> [SOURCE MATERIAL]:
=== Section Start ===

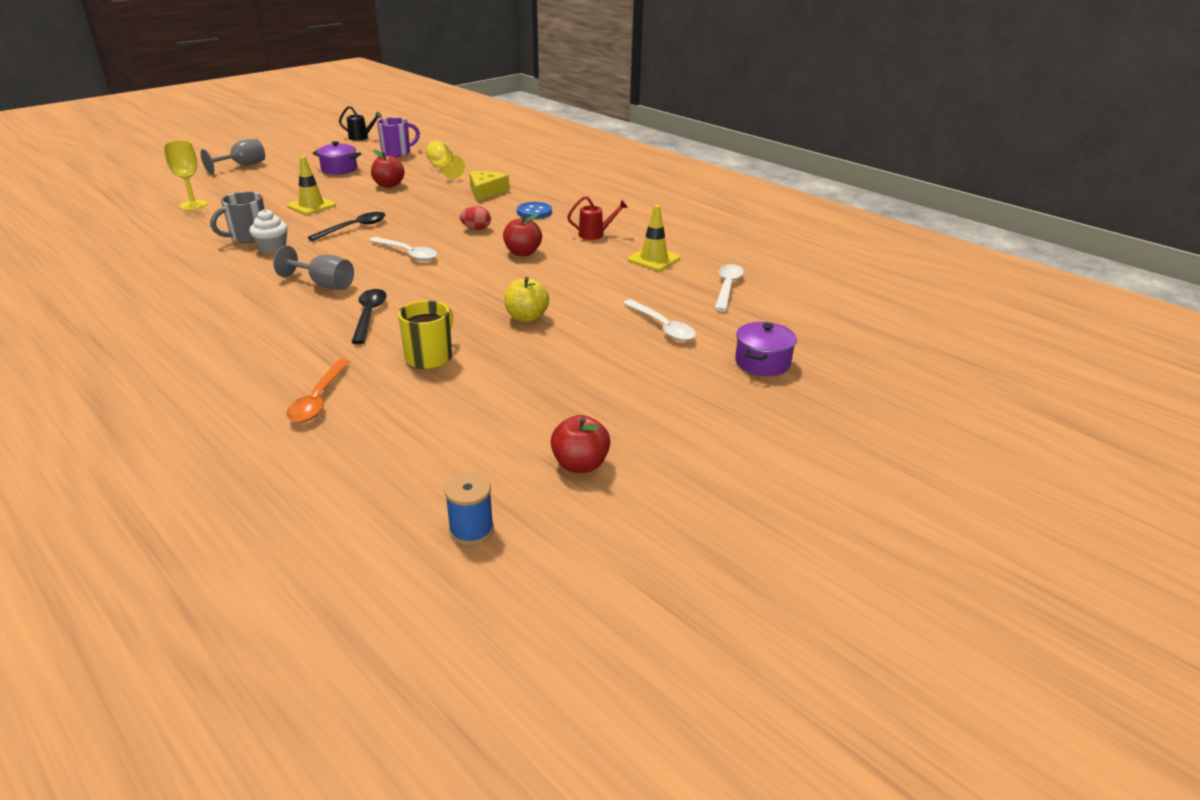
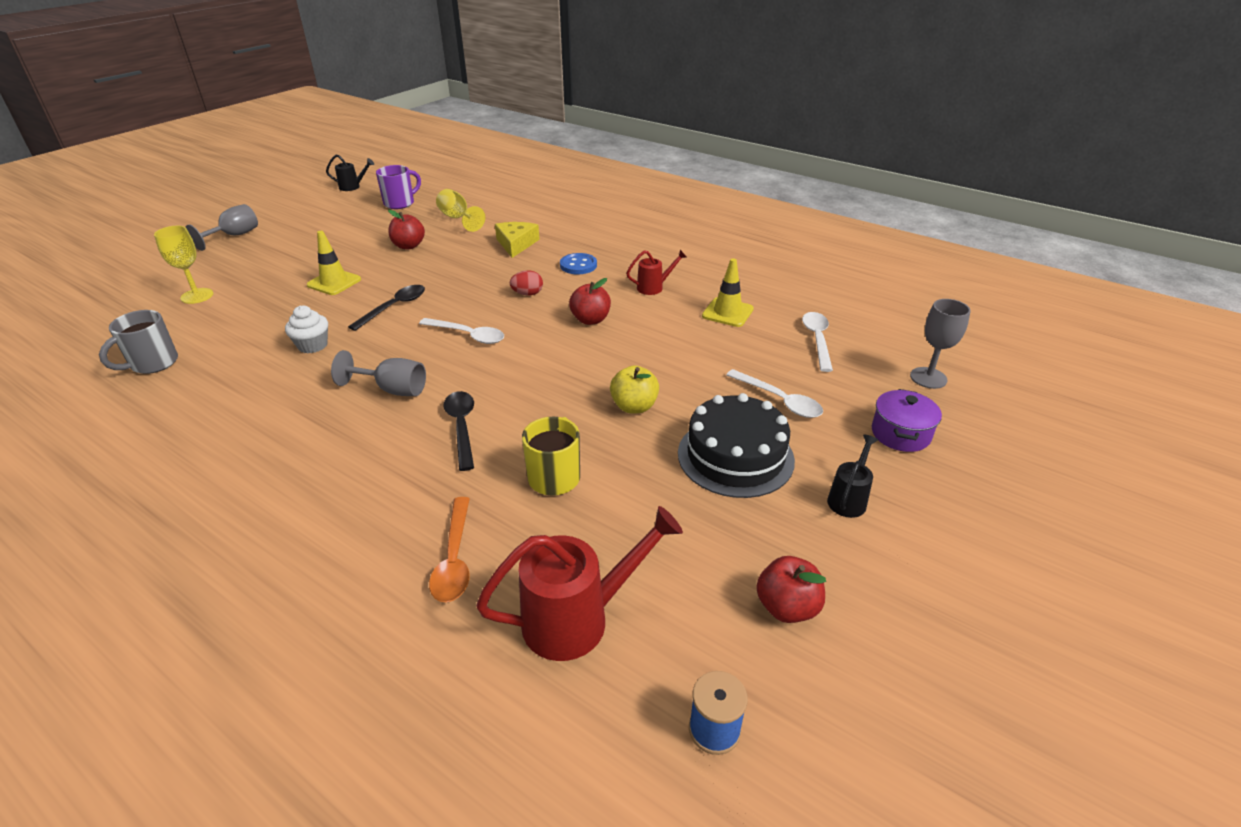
camera: 10 degrees left, 5 degrees up
(248, 237) = (279, 334): grey mug -> grey mug (153, 364)
(339, 169) = (345, 230): purple pot -> none
(398, 449) = (578, 619): none -> red watering can
(597, 361) = (735, 456): none -> black cake
(682, 401) = (848, 499): none -> black watering can
(818, 325) = (928, 378): none -> grey goblet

=== Section End ===

> [TASK REQUIREMENTS]:
Reproduce only those lines of the entries above that run from the line with "(597, 361) = (735, 456): none -> black cake" to the final line.

> [OUTPUT OF THE EXERCISE]:
(597, 361) = (735, 456): none -> black cake
(682, 401) = (848, 499): none -> black watering can
(818, 325) = (928, 378): none -> grey goblet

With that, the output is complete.